[Opening DATASET ENTRIES section]
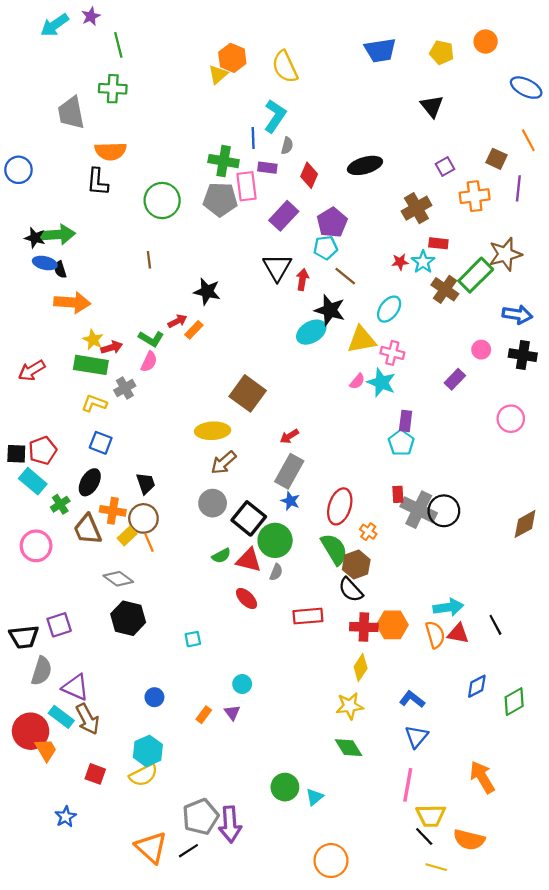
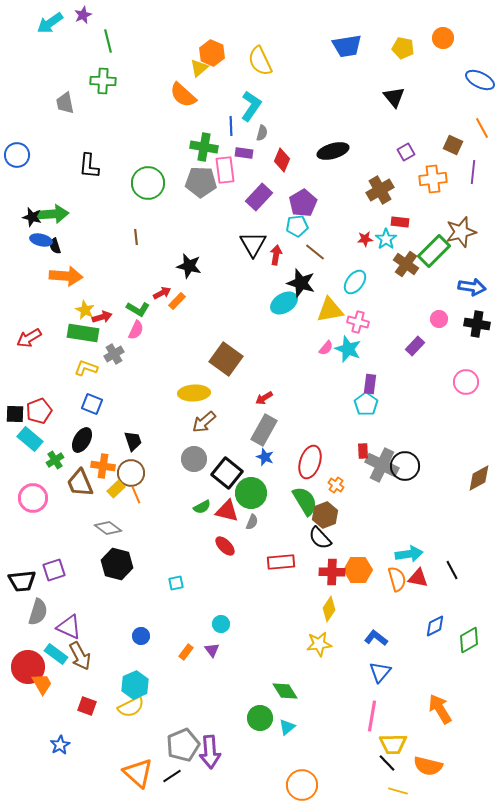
gray trapezoid: (71, 113) -> (65, 103), size x0.7
orange semicircle: (111, 151) -> (183, 95), moved, turned 44
green diamond: (349, 748) -> (285, 691), moved

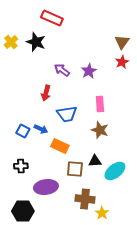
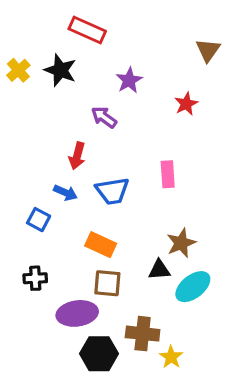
brown triangle: (122, 42) -> (208, 50), moved
red star: (122, 62) -> (186, 104), moved
purple star: (89, 71) -> (129, 80), moved
blue arrow: (41, 129) -> (65, 193), moved
brown star: (100, 130) -> (181, 243), moved, turned 30
brown square: (75, 169) -> (107, 283), moved
black hexagon: (23, 211) -> (99, 354), moved

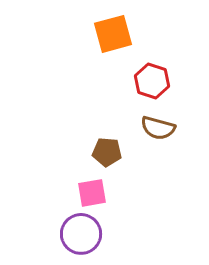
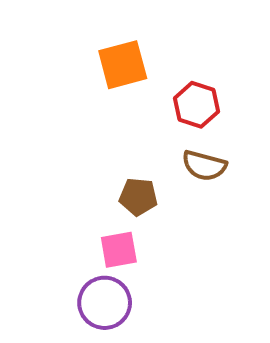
orange square: (113, 34) -> (123, 65), moved

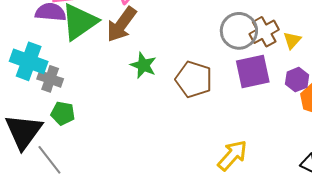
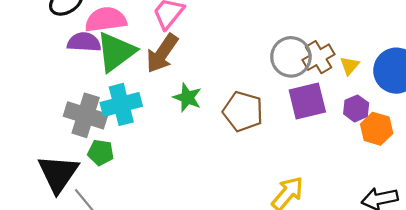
cyan cross: (29, 61) -> (121, 104), moved, turned -33
gray cross: (50, 79) -> (86, 115), size x1.5

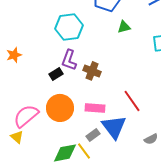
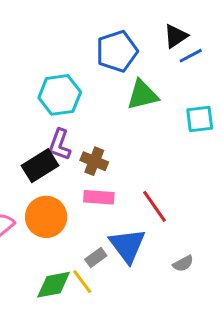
green triangle: (124, 27) -> (142, 95), size x1.6
black rectangle: (56, 74) -> (40, 166), size x1.6
pink rectangle: (95, 108) -> (99, 197), moved

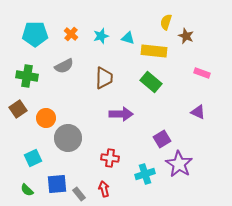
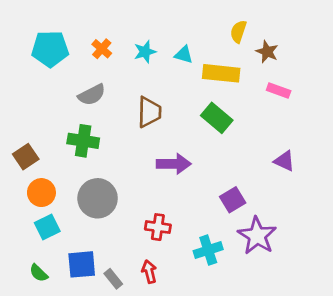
pink rectangle: (202, 73) -> (279, 91), moved
green cross: (27, 76) -> (83, 141), moved
orange circle: (46, 118) -> (41, 193), moved

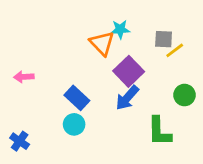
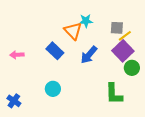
purple square: (129, 71) -> (123, 51), moved
blue rectangle: (77, 98) -> (55, 51), moved
blue arrow: (127, 98) -> (89, 55), moved

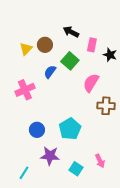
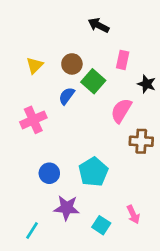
black arrow: (71, 32) -> (99, 25), moved
brown circle: (45, 45) -> (72, 64), moved
black star: (110, 55) -> (147, 84), moved

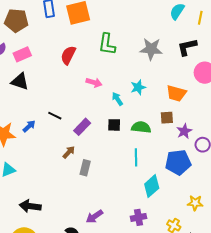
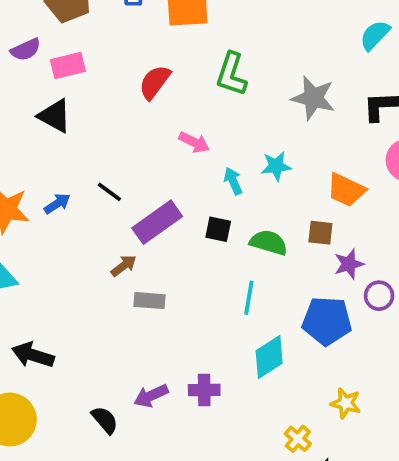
purple rectangle: (82, 127) -> (157, 222), size x1.4
gray rectangle: (85, 168) -> (150, 301), turned 70
purple cross: (139, 217) -> (204, 390), moved

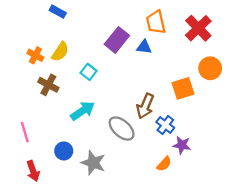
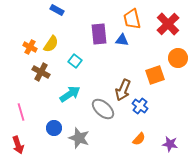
blue rectangle: (58, 12) -> (57, 10), moved
purple rectangle: (117, 40) -> (99, 34), turned -45
purple star: (182, 145) -> (170, 144), moved
red arrow: (33, 171) -> (18, 145), moved

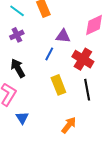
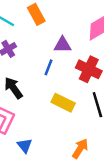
yellow rectangle: (58, 85) -> (63, 103), turned -36

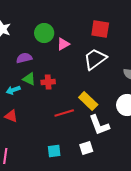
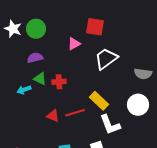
red square: (100, 29) -> (95, 27), moved
green circle: (44, 33) -> (36, 29), moved
red triangle: (11, 116) -> (53, 116), moved

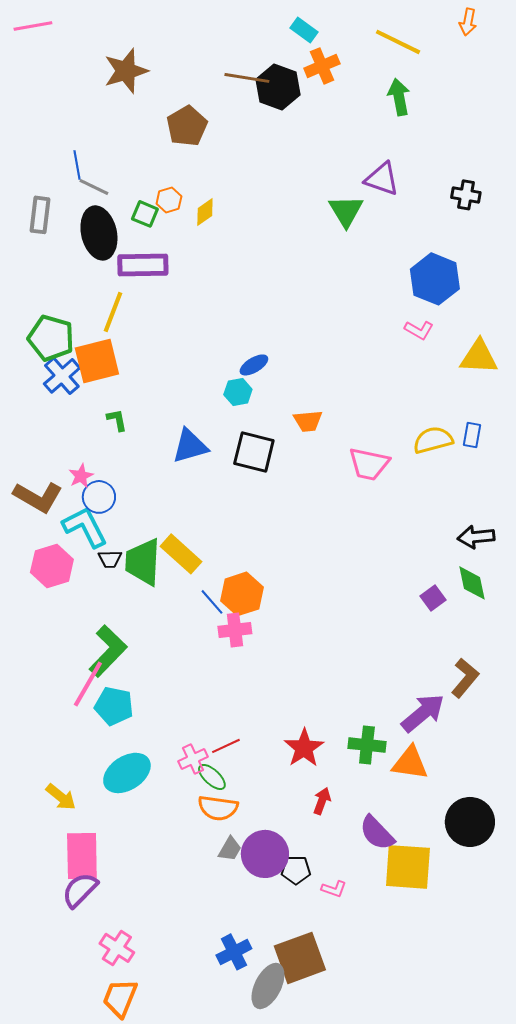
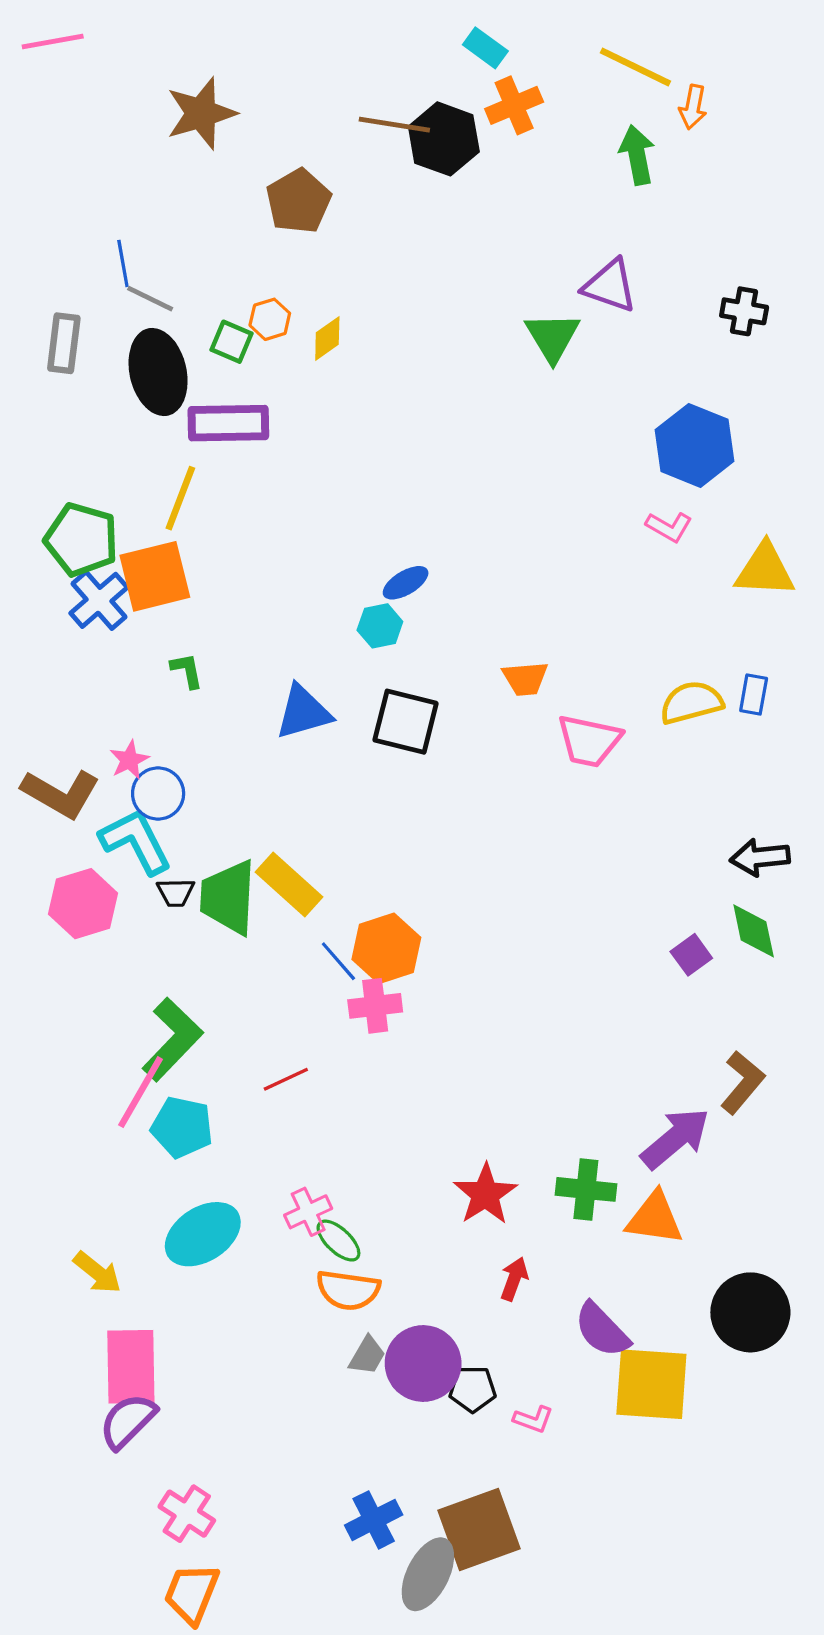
[Closing DATASET ENTRIES section]
■ **WHAT NEEDS TO BE DONE**
Using the data above, give again exactly the lines starting at the one holding "pink rectangle: (95, 108) -> (99, 197), moved" and ending at the one holding "blue rectangle: (77, 98) -> (55, 51), moved", inclusive, and nothing more. Omit the pictures.

■ **TASK RESPONSE**
pink rectangle: (95, 108) -> (99, 197), moved

pink rectangle: (202, 73) -> (279, 91), moved
green cross: (27, 76) -> (83, 141), moved
orange circle: (46, 118) -> (41, 193), moved

purple square: (129, 71) -> (123, 51), moved
blue rectangle: (77, 98) -> (55, 51), moved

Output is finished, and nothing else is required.